■ Records provided:
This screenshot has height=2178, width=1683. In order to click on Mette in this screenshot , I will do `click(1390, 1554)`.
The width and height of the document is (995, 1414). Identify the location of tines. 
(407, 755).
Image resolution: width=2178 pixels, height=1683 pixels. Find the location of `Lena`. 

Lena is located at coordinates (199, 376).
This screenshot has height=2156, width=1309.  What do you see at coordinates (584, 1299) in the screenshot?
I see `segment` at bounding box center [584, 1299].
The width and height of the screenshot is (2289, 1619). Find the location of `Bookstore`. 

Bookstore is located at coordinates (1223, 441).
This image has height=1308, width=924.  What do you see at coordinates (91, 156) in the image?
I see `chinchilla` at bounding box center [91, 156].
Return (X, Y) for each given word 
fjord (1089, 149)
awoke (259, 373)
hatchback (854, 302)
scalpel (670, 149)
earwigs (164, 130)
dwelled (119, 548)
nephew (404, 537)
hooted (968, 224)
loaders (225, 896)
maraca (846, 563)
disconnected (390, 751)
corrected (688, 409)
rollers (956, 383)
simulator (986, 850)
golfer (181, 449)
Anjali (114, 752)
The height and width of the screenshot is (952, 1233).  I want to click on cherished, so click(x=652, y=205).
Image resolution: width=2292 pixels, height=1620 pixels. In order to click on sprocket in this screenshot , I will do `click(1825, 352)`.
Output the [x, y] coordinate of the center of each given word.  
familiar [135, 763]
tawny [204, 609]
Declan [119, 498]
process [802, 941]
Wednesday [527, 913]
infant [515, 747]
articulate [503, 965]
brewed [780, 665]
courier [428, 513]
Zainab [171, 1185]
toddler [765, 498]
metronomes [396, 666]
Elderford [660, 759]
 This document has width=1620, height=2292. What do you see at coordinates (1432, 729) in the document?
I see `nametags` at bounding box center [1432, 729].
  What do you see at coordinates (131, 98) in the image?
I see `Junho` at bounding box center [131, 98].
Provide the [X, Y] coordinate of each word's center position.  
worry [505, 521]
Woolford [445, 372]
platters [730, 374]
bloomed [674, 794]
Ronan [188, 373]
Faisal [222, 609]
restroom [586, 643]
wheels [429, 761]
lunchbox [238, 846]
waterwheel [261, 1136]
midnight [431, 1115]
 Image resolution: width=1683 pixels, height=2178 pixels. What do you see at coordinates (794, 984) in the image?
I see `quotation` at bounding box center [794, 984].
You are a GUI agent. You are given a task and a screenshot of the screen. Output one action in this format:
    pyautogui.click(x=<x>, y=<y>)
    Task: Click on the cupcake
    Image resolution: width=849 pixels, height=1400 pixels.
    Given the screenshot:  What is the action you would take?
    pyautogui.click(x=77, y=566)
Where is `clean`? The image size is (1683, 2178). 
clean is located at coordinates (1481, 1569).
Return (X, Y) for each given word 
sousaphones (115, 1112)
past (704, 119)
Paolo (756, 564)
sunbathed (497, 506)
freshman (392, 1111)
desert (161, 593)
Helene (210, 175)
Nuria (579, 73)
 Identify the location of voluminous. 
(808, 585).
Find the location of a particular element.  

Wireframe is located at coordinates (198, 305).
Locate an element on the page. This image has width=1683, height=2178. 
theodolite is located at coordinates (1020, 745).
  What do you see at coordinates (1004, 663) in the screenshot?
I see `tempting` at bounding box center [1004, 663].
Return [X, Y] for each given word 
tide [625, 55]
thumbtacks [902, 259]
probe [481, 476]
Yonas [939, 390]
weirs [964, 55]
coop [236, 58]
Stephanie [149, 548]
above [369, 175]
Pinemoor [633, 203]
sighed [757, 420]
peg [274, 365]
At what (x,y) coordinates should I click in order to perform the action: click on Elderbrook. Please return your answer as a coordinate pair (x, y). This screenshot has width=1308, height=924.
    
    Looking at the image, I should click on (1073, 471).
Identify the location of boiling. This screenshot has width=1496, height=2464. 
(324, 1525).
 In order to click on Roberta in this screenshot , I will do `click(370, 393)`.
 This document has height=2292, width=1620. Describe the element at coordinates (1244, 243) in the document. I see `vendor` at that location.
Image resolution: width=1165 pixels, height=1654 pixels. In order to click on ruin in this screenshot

■ Written exercise: Can you repeat the records word for word, from their first line through the line containing "bloomed [674, 794]", with that line included?

■ Response to this exercise:
This screenshot has height=2178, width=1683. In order to click on Mette in this screenshot , I will do `click(1390, 1554)`.
The width and height of the document is (995, 1414). Identify the location of tines. 
(407, 755).
Image resolution: width=2178 pixels, height=1683 pixels. Find the location of `Lena`. 

Lena is located at coordinates (199, 376).
This screenshot has height=2156, width=1309.  What do you see at coordinates (584, 1299) in the screenshot?
I see `segment` at bounding box center [584, 1299].
The width and height of the screenshot is (2289, 1619). Find the location of `Bookstore`. 

Bookstore is located at coordinates (1223, 441).
This image has height=1308, width=924.  What do you see at coordinates (91, 156) in the image?
I see `chinchilla` at bounding box center [91, 156].
Return (X, Y) for each given word 
fjord (1089, 149)
awoke (259, 373)
hatchback (854, 302)
scalpel (670, 149)
earwigs (164, 130)
dwelled (119, 548)
nephew (404, 537)
hooted (968, 224)
loaders (225, 896)
maraca (846, 563)
disconnected (390, 751)
corrected (688, 409)
rollers (956, 383)
simulator (986, 850)
golfer (181, 449)
Anjali (114, 752)
The height and width of the screenshot is (952, 1233).  I want to click on cherished, so click(x=652, y=205).
Image resolution: width=2292 pixels, height=1620 pixels. In order to click on sprocket in this screenshot , I will do `click(1825, 352)`.
Output the [x, y] coordinate of the center of each given word.  
familiar [135, 763]
tawny [204, 609]
Declan [119, 498]
process [802, 941]
Wednesday [527, 913]
infant [515, 747]
articulate [503, 965]
brewed [780, 665]
courier [428, 513]
Zainab [171, 1185]
toddler [765, 498]
metronomes [396, 666]
Elderford [660, 759]
 This document has width=1620, height=2292. What do you see at coordinates (1432, 729) in the document?
I see `nametags` at bounding box center [1432, 729].
  What do you see at coordinates (131, 98) in the image?
I see `Junho` at bounding box center [131, 98].
Provide the [X, Y] coordinate of each word's center position.  
worry [505, 521]
Woolford [445, 372]
platters [730, 374]
bloomed [674, 794]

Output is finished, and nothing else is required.